Exercise aim: Out of the records below, copy all lines in which the word "turquoise" occurs.

══ Supplied entries

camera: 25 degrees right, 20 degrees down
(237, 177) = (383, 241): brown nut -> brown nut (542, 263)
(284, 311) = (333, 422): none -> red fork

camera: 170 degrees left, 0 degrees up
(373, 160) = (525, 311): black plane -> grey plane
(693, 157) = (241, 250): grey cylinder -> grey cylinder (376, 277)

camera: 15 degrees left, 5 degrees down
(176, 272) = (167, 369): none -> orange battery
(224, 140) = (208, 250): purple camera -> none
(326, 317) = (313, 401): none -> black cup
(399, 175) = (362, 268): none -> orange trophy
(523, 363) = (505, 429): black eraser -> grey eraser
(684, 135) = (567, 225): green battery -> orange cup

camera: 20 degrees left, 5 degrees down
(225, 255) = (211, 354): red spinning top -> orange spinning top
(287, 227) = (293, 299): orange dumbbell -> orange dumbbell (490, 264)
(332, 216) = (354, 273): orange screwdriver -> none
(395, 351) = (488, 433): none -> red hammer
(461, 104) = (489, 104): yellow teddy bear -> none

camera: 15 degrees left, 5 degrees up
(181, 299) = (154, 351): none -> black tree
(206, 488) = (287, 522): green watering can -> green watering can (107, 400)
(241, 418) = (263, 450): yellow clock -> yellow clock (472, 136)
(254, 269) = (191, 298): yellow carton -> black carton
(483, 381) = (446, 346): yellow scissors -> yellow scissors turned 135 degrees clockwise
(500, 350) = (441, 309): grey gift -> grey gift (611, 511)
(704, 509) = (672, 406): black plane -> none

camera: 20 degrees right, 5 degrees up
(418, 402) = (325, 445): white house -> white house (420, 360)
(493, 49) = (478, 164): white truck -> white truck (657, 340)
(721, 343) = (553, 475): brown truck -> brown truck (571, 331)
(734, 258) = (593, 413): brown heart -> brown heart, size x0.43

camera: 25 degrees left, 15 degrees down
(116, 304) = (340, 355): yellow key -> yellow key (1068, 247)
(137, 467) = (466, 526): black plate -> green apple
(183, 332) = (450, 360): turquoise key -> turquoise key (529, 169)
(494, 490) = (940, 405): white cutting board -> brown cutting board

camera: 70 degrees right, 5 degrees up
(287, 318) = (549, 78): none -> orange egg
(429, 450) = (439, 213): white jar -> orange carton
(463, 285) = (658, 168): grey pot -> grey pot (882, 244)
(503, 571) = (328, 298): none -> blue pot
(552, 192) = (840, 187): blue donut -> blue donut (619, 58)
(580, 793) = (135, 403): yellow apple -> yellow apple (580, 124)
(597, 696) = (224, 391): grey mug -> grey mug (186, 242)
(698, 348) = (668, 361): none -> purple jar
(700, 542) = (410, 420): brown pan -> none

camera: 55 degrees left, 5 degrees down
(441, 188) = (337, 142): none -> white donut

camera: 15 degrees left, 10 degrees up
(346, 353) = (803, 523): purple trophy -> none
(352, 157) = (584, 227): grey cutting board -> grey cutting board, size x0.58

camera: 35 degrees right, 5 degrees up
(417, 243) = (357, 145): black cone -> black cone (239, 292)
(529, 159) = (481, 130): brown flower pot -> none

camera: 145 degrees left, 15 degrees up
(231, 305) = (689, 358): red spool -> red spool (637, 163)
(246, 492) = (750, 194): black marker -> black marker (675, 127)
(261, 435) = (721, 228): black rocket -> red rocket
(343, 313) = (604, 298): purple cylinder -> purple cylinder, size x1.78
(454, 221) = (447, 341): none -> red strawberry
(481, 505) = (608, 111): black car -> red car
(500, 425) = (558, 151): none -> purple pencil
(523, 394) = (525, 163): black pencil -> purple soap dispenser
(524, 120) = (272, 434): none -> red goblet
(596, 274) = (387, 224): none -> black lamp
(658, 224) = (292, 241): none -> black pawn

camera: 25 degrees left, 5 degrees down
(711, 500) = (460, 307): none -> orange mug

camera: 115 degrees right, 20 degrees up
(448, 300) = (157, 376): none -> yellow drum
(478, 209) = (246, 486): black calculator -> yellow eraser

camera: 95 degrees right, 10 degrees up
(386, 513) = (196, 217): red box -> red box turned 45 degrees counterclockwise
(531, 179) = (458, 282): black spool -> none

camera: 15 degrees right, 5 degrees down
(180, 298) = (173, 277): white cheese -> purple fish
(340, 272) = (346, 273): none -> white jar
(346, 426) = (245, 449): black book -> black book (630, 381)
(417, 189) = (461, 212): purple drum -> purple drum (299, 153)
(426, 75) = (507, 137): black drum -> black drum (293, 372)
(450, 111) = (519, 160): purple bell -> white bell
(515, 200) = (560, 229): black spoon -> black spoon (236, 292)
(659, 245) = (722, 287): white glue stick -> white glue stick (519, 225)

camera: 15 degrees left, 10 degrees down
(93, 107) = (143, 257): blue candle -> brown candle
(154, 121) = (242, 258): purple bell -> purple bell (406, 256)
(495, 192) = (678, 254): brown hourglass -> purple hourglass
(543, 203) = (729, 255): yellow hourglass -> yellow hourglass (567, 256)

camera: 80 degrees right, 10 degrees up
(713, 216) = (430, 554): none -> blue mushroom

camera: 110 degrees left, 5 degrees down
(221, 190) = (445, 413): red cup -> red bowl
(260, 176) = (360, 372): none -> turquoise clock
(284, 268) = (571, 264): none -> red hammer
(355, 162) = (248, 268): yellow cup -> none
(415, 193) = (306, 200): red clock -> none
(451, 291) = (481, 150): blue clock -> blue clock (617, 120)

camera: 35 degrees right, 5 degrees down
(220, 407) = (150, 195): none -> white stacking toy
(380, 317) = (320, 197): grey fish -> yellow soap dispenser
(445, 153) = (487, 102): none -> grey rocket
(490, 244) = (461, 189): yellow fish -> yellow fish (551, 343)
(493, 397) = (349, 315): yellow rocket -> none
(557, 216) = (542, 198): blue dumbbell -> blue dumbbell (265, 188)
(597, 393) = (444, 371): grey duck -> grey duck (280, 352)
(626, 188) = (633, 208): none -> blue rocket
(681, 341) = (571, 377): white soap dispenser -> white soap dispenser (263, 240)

════

Output of the task:
(183, 332) = (450, 360): turquoise key -> turquoise key (529, 169)
(260, 176) = (360, 372): none -> turquoise clock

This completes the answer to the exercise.